**Your assignment**
The required answer is each line in the entries below where "yellow" occurs.

Image sets with object changes
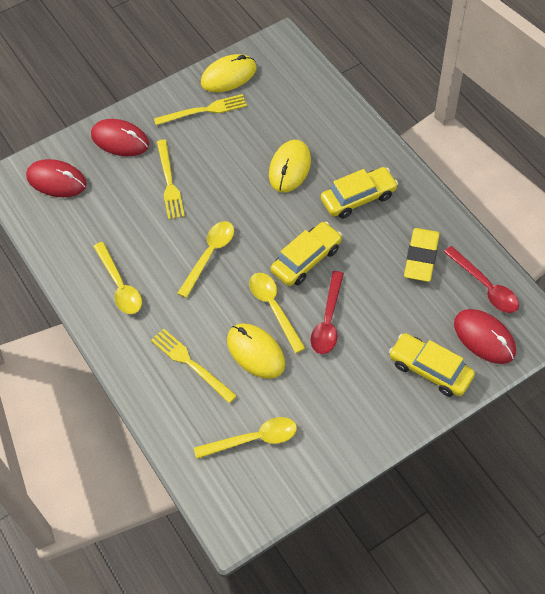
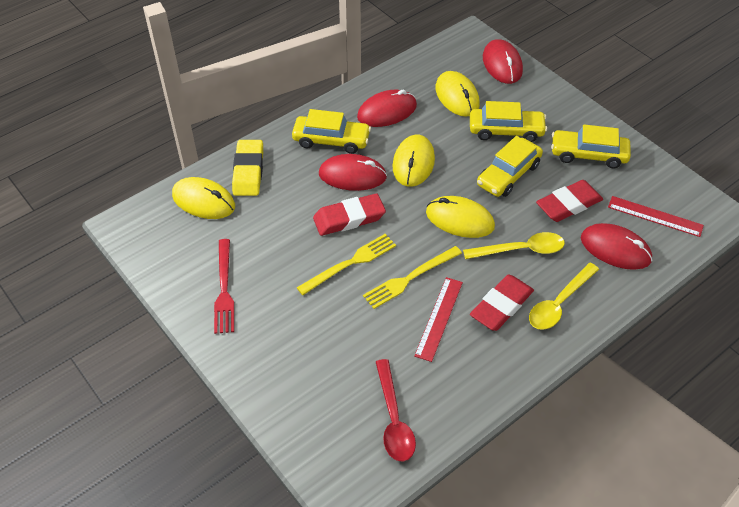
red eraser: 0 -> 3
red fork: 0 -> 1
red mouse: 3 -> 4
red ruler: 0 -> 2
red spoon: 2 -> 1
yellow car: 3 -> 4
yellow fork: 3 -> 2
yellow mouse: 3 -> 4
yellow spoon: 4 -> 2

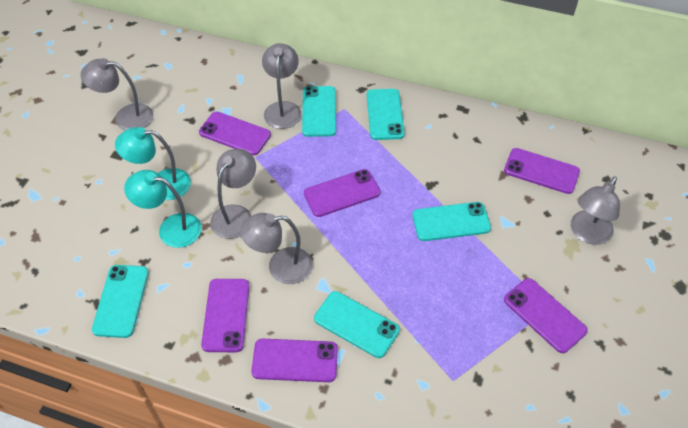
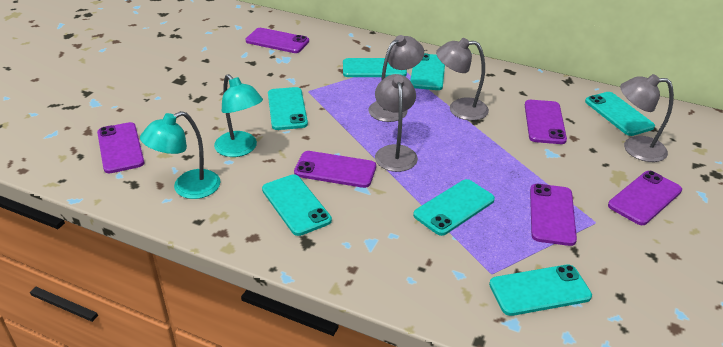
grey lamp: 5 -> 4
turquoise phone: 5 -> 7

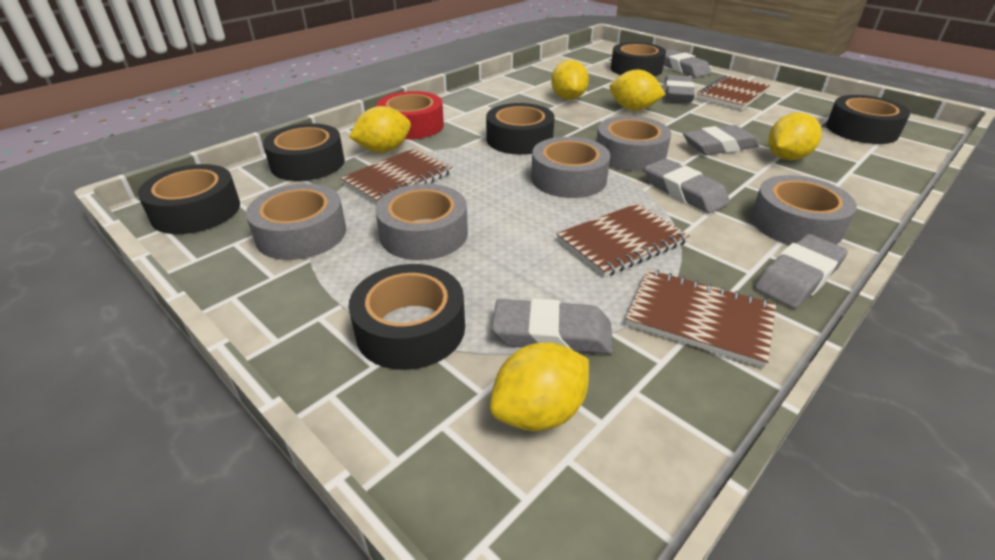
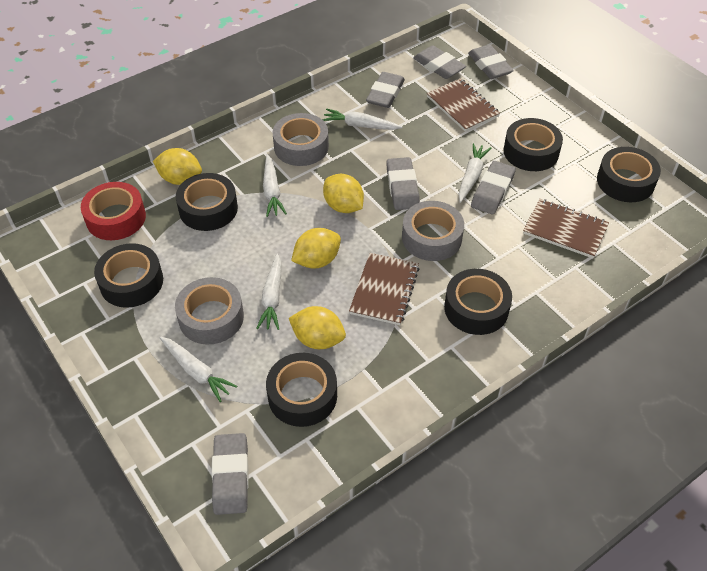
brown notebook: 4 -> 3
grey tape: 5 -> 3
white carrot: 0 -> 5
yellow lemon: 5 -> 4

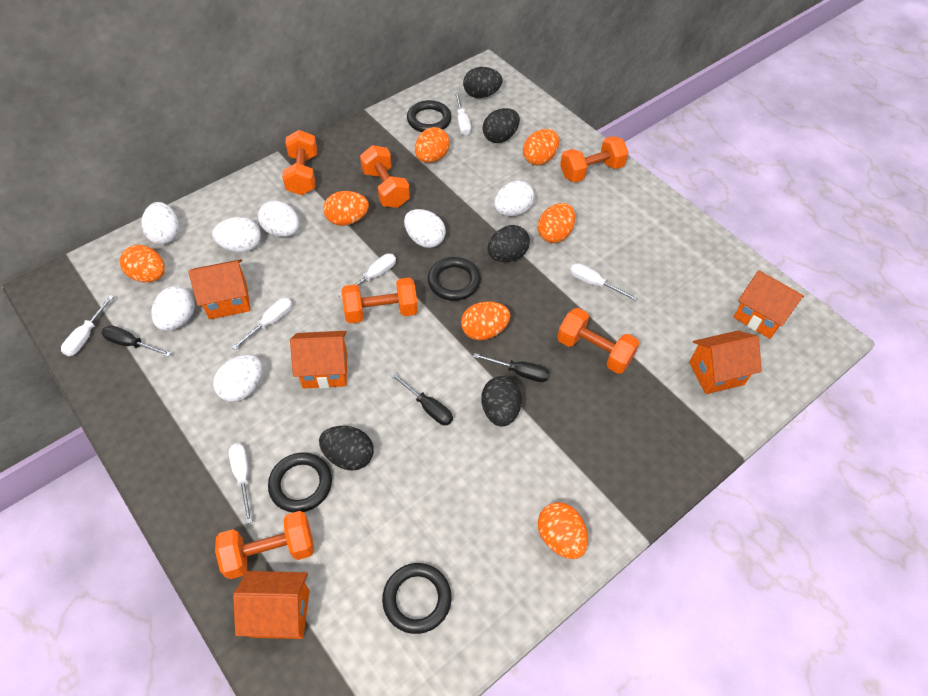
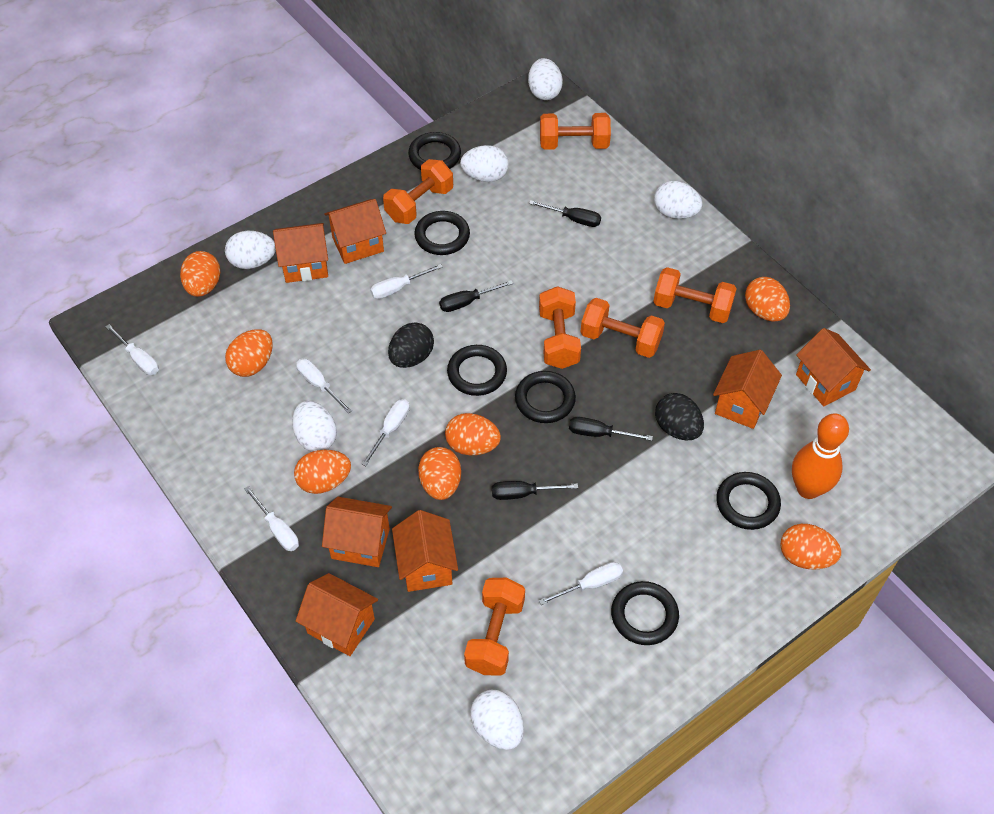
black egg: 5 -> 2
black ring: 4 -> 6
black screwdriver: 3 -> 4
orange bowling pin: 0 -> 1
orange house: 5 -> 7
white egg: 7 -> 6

**Reply**
yellow car: 3 -> 4
yellow fork: 3 -> 2
yellow mouse: 3 -> 4
yellow spoon: 4 -> 2
yellow lemon: 5 -> 4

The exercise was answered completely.